EXERCISE DATA
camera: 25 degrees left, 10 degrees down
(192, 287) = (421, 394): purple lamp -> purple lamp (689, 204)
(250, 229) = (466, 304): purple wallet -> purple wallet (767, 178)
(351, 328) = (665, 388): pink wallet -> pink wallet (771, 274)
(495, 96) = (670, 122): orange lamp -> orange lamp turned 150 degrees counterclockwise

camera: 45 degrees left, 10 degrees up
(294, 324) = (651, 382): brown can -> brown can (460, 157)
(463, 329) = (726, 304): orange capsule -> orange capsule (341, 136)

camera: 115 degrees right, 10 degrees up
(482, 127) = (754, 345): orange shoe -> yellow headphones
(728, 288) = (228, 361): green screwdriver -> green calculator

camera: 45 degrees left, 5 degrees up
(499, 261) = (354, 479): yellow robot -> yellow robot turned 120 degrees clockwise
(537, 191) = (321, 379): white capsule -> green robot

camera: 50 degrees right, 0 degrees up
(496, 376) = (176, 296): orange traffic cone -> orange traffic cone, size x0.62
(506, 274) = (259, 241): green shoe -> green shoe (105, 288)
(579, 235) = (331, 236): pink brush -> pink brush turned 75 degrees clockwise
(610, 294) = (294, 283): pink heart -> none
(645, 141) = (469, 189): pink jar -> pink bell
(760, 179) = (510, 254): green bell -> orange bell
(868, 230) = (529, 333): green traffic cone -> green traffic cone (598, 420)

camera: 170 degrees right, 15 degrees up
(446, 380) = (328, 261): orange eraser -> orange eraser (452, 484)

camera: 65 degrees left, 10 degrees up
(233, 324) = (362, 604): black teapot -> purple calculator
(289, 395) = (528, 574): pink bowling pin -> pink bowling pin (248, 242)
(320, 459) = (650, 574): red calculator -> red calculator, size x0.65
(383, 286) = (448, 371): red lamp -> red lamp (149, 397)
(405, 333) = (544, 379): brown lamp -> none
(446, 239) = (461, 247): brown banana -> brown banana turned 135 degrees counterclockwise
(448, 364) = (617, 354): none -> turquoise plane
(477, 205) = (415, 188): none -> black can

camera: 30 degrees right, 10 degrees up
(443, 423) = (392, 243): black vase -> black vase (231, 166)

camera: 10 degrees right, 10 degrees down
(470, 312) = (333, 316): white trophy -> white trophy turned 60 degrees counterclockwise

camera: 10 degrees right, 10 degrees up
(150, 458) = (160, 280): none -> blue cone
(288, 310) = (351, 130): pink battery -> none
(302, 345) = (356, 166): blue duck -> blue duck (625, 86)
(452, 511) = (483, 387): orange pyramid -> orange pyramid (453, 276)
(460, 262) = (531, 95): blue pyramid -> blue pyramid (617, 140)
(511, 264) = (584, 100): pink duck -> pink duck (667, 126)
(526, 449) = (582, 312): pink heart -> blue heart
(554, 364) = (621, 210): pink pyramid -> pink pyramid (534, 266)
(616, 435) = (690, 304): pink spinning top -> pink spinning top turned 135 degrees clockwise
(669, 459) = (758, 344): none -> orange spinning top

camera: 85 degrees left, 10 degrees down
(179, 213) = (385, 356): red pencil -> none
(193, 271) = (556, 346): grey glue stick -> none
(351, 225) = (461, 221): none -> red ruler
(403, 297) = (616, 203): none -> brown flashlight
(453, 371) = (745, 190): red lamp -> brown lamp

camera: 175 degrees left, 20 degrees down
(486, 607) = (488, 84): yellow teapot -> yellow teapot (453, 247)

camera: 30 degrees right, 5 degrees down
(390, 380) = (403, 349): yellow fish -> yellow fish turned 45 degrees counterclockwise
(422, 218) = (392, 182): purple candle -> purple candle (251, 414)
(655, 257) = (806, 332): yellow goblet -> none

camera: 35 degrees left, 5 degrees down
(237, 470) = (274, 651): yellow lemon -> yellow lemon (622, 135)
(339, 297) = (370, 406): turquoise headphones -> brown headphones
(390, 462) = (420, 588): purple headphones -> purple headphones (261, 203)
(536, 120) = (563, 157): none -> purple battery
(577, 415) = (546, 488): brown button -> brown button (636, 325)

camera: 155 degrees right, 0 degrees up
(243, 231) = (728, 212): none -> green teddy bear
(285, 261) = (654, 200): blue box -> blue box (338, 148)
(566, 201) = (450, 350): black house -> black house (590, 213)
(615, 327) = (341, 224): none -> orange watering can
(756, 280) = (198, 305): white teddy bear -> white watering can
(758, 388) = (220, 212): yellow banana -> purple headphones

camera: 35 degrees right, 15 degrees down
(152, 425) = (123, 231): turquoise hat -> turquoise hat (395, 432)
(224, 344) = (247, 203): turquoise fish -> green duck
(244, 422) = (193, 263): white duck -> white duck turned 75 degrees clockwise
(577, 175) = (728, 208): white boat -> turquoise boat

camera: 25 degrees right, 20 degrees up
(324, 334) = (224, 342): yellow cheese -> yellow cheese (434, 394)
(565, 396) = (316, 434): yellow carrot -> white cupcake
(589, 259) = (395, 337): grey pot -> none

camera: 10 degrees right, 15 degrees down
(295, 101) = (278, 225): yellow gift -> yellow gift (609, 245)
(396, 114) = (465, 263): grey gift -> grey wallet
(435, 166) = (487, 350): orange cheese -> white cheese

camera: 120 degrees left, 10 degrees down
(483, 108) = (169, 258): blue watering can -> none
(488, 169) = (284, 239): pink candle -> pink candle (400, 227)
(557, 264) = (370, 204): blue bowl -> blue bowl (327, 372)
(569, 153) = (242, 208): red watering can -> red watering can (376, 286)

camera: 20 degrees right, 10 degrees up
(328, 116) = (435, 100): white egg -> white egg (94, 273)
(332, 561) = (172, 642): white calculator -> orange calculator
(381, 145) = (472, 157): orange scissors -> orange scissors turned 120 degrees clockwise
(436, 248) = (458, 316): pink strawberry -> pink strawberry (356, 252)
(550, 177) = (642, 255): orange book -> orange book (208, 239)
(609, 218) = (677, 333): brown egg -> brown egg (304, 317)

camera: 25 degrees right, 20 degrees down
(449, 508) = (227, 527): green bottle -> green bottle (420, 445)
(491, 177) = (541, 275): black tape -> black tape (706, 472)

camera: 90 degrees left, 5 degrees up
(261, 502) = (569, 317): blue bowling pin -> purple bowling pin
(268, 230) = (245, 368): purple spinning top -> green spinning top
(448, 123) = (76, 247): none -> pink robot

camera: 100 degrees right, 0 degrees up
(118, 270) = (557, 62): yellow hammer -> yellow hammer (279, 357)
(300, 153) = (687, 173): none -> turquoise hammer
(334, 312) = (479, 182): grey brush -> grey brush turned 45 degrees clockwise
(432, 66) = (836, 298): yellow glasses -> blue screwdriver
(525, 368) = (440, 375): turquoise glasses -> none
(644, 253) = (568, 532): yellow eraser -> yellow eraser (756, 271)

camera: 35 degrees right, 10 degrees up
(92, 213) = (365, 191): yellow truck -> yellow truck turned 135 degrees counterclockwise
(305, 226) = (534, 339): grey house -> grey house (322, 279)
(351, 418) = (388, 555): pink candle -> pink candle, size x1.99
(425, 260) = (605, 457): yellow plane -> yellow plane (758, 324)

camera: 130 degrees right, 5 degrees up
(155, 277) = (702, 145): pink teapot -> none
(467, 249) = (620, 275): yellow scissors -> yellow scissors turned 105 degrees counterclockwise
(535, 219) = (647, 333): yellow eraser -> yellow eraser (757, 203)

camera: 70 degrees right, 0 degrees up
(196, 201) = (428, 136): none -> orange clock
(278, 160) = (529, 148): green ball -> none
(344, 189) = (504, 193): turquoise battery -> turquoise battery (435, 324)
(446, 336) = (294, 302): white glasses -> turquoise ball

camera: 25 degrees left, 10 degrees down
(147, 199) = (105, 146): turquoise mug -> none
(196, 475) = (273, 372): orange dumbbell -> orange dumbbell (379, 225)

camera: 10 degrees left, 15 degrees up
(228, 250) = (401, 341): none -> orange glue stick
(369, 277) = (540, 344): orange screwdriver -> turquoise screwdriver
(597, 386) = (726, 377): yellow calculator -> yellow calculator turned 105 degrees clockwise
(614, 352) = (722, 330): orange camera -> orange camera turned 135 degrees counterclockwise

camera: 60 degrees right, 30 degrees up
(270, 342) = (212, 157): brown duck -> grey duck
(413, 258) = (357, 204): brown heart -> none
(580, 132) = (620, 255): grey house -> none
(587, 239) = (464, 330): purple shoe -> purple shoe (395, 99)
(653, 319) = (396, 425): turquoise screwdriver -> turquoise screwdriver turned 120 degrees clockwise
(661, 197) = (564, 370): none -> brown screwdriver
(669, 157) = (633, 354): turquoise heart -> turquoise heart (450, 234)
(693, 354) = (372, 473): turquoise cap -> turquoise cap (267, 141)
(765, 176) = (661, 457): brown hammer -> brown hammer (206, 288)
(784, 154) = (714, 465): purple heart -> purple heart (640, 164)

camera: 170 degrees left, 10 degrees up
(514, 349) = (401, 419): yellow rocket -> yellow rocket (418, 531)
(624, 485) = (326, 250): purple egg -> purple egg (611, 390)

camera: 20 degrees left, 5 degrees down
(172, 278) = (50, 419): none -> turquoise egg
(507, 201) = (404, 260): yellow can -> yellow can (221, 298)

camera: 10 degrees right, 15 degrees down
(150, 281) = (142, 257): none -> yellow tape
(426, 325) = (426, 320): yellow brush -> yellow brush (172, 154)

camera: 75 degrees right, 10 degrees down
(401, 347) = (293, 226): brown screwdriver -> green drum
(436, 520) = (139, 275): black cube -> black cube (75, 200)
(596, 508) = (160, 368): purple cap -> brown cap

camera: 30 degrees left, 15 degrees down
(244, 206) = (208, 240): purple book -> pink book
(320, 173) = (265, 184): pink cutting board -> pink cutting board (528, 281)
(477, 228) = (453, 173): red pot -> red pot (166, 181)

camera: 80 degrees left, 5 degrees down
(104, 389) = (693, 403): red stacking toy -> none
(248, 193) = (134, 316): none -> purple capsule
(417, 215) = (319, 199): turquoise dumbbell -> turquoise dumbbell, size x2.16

TO DO
Once you have found every line above holding the word "calculator", copy those lines.

SOLUTION TO THE PROBLEM
(728, 288) = (228, 361): green screwdriver -> green calculator
(233, 324) = (362, 604): black teapot -> purple calculator
(320, 459) = (650, 574): red calculator -> red calculator, size x0.65
(332, 561) = (172, 642): white calculator -> orange calculator
(597, 386) = (726, 377): yellow calculator -> yellow calculator turned 105 degrees clockwise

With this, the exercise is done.